Exercise aim: For the entries below, repeat exactly each line starting with the one that contains "poêle/marron (no. 1 from left)" and going on through the one that contains "lampe/marron (no. 2 from left)", and no others.

Extracted records:
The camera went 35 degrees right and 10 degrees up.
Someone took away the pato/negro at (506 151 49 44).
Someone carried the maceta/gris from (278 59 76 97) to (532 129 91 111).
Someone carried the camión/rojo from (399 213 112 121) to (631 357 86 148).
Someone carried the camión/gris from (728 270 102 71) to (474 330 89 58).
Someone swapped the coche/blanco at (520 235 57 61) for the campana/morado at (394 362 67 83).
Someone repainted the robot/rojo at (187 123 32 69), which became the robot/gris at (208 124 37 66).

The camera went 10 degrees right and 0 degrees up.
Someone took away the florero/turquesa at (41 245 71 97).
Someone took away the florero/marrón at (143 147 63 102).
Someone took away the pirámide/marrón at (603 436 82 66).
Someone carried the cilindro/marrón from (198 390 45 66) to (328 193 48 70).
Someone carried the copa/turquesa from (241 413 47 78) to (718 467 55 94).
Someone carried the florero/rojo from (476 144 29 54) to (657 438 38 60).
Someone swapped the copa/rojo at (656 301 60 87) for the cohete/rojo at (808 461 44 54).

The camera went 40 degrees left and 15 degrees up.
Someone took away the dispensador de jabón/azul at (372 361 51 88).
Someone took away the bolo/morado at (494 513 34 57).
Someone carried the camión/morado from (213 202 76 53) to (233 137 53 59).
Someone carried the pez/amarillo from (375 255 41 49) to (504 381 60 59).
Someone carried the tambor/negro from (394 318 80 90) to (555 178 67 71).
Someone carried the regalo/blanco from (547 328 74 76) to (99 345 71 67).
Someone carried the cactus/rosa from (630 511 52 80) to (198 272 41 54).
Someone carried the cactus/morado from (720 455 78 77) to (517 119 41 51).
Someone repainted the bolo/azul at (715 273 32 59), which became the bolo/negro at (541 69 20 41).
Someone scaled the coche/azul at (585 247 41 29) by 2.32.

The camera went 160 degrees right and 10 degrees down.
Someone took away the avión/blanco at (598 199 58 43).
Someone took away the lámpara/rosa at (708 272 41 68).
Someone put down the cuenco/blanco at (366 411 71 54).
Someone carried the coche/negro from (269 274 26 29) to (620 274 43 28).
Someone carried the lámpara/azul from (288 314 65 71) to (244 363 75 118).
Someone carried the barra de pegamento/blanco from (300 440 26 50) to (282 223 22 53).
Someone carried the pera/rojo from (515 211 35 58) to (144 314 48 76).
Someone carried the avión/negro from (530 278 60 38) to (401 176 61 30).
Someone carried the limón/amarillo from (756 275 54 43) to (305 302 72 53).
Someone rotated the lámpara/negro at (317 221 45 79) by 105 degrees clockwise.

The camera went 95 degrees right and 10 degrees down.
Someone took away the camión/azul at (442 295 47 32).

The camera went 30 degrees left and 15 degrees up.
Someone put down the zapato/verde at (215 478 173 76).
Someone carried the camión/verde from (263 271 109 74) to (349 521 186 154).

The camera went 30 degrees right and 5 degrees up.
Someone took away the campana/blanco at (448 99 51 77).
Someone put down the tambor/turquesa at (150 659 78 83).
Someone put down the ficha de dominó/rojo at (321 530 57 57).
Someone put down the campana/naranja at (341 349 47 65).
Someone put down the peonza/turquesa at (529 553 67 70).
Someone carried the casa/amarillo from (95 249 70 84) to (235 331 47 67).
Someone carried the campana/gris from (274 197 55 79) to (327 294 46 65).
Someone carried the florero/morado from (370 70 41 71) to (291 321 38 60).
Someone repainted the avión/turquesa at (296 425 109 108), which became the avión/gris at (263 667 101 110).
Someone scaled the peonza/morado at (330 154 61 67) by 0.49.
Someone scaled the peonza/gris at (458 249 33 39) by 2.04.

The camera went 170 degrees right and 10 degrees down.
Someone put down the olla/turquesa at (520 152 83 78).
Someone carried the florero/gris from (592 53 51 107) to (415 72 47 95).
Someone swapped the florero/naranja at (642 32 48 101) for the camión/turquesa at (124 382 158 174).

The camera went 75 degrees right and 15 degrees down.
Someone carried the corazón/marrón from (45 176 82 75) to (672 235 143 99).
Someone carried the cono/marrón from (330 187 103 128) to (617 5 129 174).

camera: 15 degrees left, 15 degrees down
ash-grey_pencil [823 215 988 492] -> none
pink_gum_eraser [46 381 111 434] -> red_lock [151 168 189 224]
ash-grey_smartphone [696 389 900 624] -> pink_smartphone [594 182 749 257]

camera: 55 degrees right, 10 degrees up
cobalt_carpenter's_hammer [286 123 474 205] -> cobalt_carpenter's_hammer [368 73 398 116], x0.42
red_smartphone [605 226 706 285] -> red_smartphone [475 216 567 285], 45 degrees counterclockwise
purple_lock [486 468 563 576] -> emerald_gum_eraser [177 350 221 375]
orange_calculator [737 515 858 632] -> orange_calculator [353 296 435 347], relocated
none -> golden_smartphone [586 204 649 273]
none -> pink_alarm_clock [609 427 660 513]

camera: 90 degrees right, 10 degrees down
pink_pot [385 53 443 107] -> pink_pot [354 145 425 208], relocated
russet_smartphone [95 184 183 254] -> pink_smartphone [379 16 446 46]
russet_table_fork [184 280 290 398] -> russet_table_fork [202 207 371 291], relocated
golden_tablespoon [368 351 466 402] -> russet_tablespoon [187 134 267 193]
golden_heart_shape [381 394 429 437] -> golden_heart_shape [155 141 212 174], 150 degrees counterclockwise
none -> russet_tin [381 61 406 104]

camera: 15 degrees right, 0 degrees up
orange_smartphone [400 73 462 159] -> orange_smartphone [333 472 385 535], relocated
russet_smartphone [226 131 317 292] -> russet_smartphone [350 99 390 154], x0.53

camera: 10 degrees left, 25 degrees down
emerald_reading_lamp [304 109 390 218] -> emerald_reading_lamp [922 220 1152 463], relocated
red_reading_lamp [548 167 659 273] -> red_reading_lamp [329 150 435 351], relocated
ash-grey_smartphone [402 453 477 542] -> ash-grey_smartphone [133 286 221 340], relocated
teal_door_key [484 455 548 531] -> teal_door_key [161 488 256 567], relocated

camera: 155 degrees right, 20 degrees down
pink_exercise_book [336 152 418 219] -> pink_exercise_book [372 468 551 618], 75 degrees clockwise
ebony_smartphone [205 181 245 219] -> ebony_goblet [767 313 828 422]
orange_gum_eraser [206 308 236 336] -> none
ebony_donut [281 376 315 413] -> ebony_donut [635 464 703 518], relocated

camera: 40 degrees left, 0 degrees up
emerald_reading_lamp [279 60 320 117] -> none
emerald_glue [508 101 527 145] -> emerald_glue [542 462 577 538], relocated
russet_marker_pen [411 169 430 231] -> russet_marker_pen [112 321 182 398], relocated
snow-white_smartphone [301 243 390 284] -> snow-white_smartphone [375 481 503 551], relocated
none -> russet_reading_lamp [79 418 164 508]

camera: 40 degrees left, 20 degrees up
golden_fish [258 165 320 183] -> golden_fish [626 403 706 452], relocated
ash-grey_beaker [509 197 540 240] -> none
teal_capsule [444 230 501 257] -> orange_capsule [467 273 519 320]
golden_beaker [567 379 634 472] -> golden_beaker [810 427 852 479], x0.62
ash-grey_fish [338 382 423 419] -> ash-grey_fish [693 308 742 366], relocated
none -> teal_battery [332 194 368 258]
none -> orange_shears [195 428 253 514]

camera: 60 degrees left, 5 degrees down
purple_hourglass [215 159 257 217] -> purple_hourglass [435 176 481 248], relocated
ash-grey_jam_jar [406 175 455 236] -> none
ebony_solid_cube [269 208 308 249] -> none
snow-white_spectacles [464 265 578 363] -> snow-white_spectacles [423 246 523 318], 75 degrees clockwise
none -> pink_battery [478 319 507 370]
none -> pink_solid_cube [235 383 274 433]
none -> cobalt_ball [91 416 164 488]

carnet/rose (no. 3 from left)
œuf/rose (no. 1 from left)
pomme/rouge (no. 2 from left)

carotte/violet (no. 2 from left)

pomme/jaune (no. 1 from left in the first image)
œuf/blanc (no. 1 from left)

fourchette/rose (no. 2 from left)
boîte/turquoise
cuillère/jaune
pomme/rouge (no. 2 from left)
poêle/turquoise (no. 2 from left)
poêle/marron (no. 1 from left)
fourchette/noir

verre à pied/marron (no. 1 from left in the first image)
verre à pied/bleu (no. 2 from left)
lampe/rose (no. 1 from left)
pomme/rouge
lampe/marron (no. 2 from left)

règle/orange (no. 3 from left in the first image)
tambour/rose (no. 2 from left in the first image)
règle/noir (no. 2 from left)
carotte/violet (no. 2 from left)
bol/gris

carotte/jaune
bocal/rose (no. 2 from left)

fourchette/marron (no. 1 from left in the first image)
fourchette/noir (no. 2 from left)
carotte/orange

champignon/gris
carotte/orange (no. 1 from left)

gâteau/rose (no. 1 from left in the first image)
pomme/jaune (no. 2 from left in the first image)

Answer to this exercise:
poêle/marron (no. 1 from left)
fourchette/noir

verre à pied/marron (no. 1 from left in the first image)
verre à pied/bleu (no. 2 from left)
lampe/rose (no. 1 from left)
pomme/rouge
lampe/marron (no. 2 from left)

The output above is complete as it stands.